Material provided:
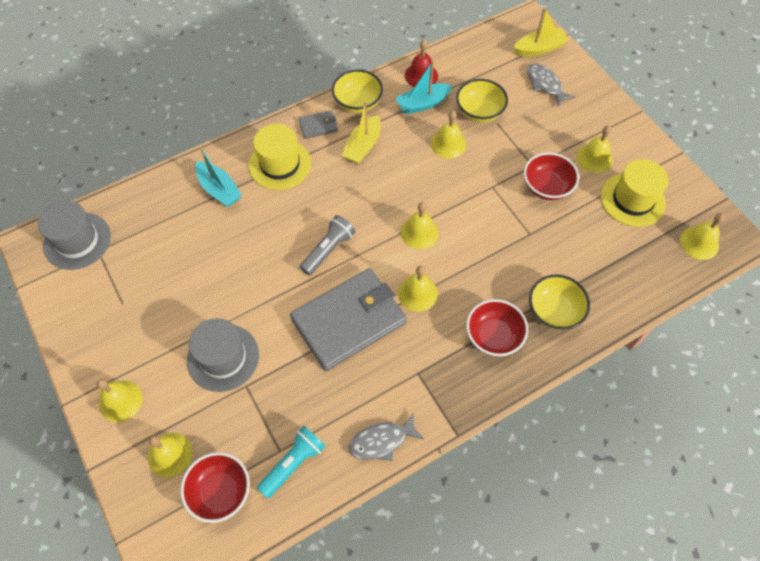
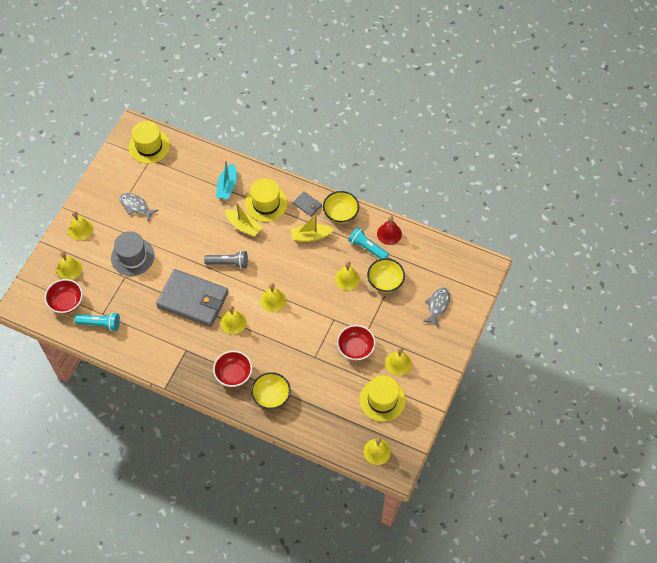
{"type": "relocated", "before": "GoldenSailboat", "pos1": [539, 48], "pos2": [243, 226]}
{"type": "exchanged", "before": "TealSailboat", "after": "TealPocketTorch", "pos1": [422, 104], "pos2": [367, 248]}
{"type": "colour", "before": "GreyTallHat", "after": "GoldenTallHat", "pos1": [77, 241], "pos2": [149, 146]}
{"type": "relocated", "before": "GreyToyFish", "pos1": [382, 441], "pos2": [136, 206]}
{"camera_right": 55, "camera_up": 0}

Activity:
The whole listing above must be set down again exactly, but without its images.

Answer for the task:
{"type": "relocated", "before": "GoldenSailboat", "pos1": [539, 48], "pos2": [243, 226]}
{"type": "exchanged", "before": "TealSailboat", "after": "TealPocketTorch", "pos1": [422, 104], "pos2": [367, 248]}
{"type": "colour", "before": "GreyTallHat", "after": "GoldenTallHat", "pos1": [77, 241], "pos2": [149, 146]}
{"type": "relocated", "before": "GreyToyFish", "pos1": [382, 441], "pos2": [136, 206]}
{"camera_right": 55, "camera_up": 0}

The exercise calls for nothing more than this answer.